> **WORK TO DO**
Rewrite the records from the line with "VTT: 5:26 -> 8:39" through the line with "Krakow: 12:33 -> 12:29", replacing "none" with "empty" and keeping everything else the same. Leave out the pictures.

'''

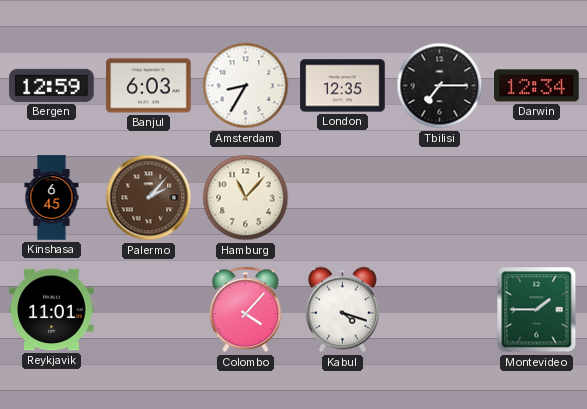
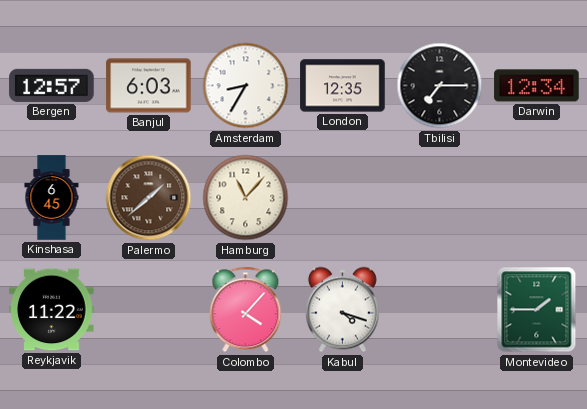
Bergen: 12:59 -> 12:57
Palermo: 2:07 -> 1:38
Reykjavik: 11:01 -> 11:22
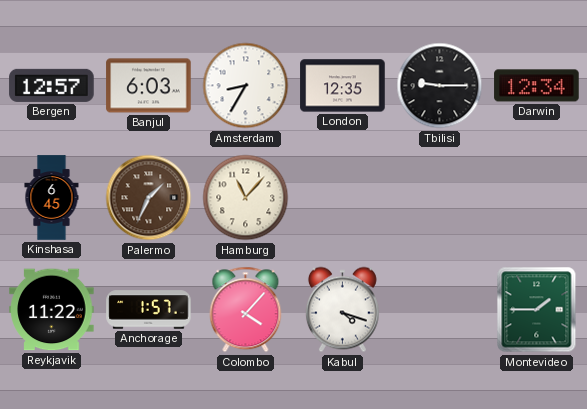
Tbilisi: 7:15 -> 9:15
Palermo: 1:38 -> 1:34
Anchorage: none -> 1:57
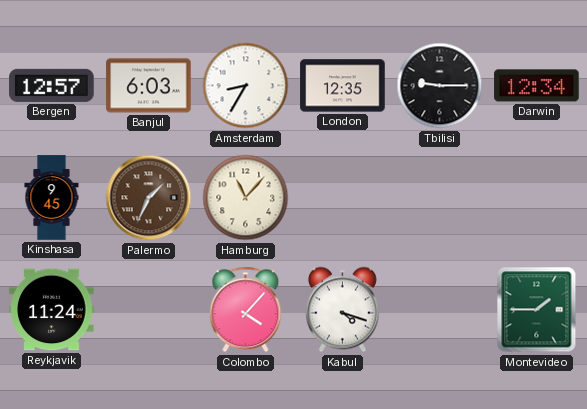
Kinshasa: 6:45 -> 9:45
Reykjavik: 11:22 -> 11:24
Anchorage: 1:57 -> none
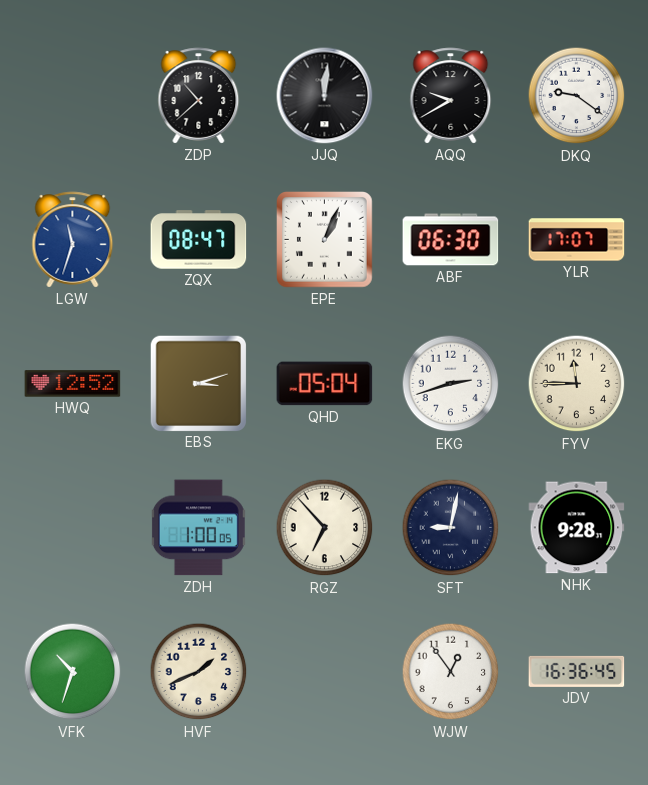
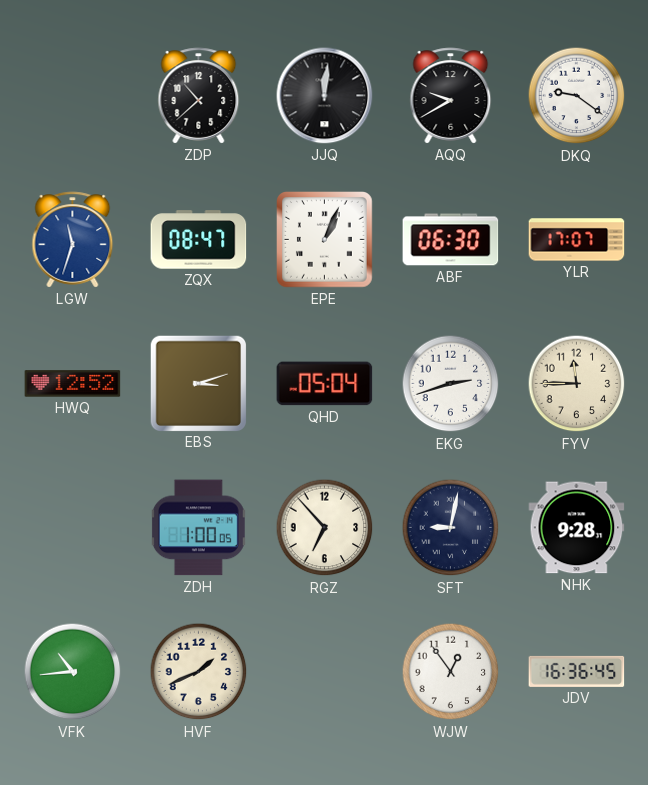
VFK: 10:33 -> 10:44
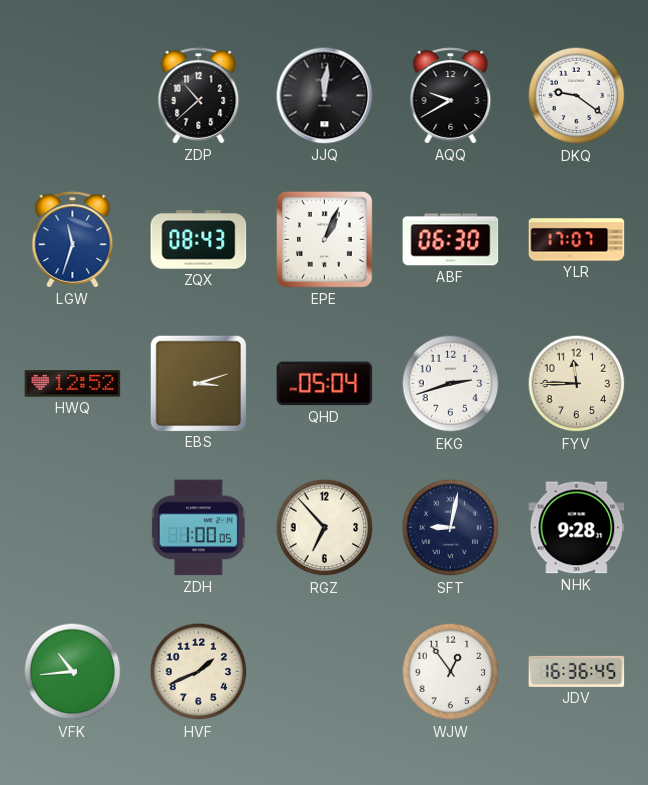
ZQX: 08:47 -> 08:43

'''
'''

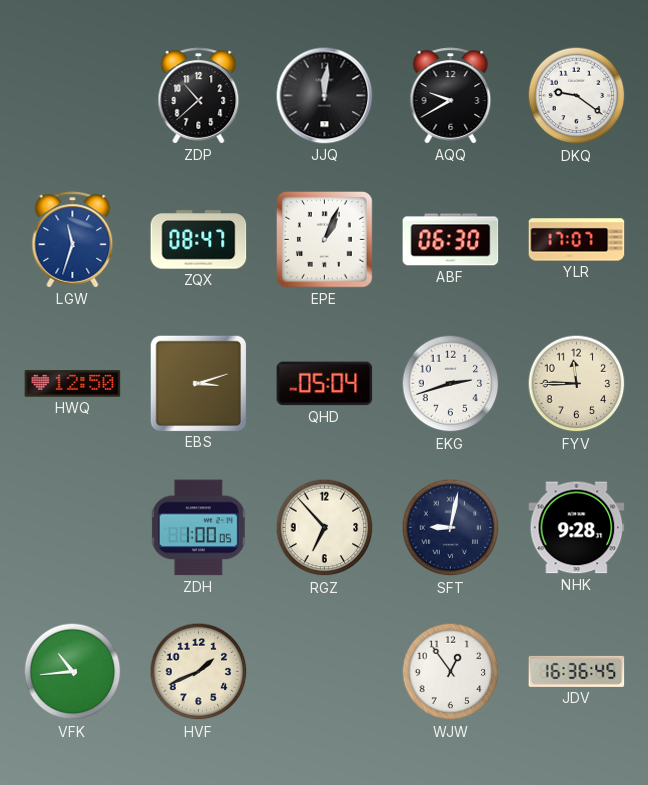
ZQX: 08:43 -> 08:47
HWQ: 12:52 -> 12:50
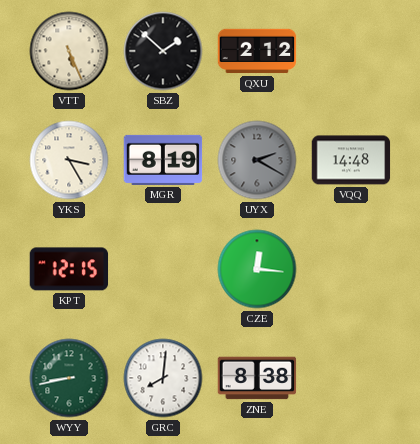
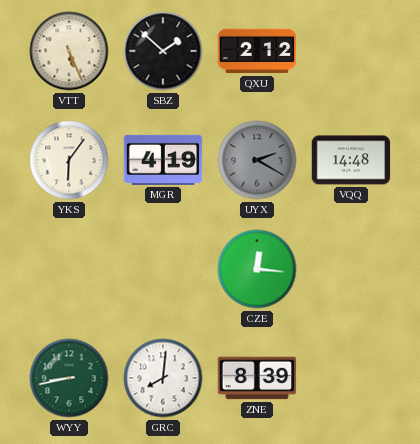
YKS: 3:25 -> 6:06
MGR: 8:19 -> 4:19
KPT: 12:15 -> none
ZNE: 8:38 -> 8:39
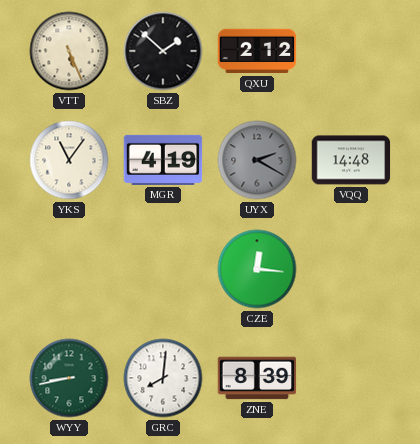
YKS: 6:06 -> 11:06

'''
'''

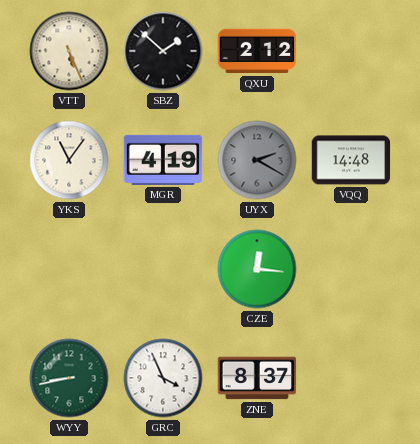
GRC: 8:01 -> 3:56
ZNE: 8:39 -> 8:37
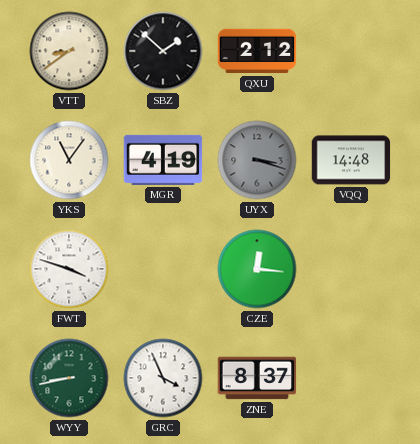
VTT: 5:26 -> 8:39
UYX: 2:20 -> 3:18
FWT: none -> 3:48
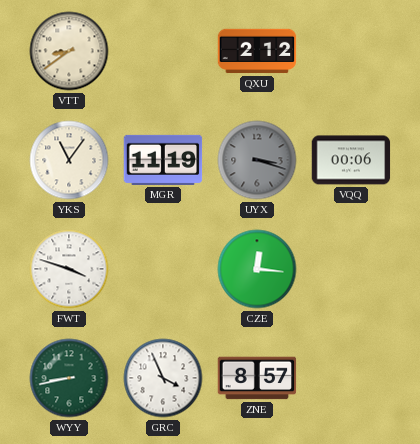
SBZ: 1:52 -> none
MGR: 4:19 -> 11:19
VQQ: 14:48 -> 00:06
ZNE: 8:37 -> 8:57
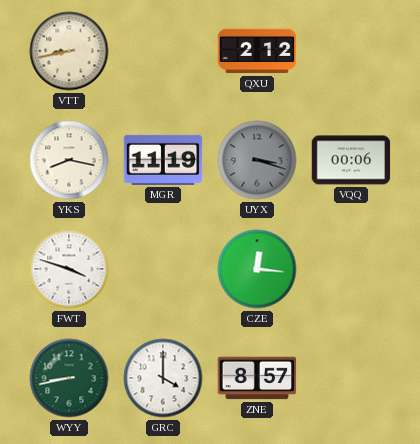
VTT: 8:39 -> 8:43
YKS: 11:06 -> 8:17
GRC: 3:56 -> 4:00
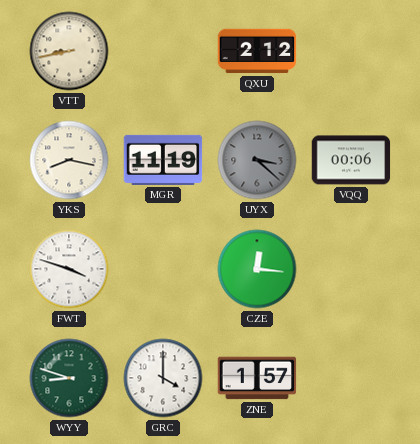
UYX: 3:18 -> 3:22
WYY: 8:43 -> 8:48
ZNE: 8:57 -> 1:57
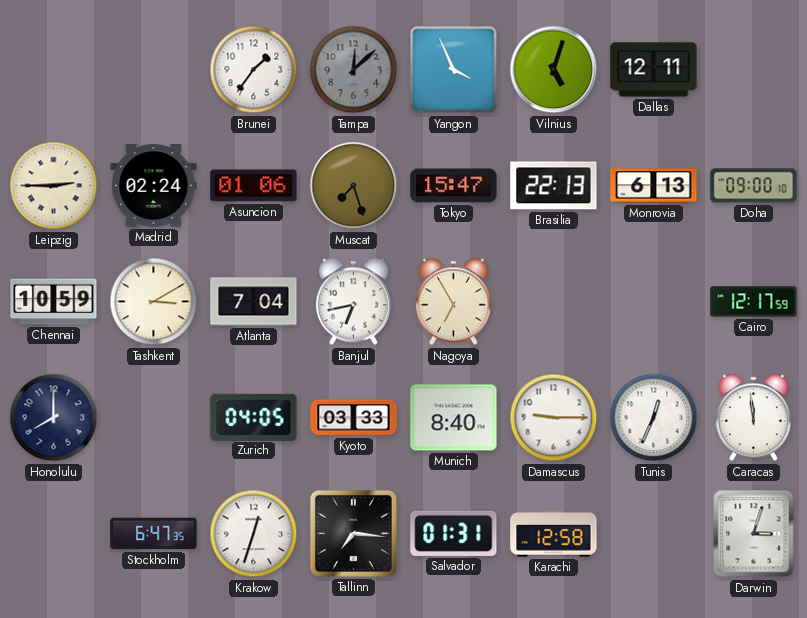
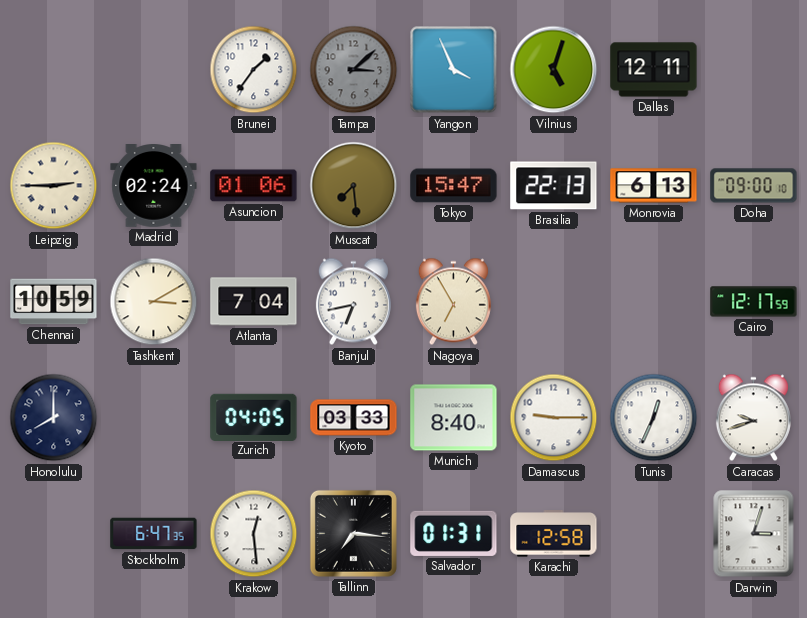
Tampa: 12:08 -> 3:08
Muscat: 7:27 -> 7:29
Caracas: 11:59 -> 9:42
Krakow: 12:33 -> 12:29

'''

> **RESPONSE BELOW**
VTT: 5:26 -> 8:39
UYX: 2:20 -> 3:18
FWT: empty -> 3:48
SBZ: 1:52 -> empty
MGR: 4:19 -> 11:19
VQQ: 14:48 -> 00:06
ZNE: 8:37 -> 8:57
VTT: 8:39 -> 8:43
YKS: 11:06 -> 8:17
GRC: 3:56 -> 4:00
UYX: 3:18 -> 3:22
WYY: 8:43 -> 8:48
ZNE: 8:57 -> 1:57
Tampa: 12:08 -> 3:08
Muscat: 7:27 -> 7:29
Caracas: 11:59 -> 9:42
Krakow: 12:33 -> 12:29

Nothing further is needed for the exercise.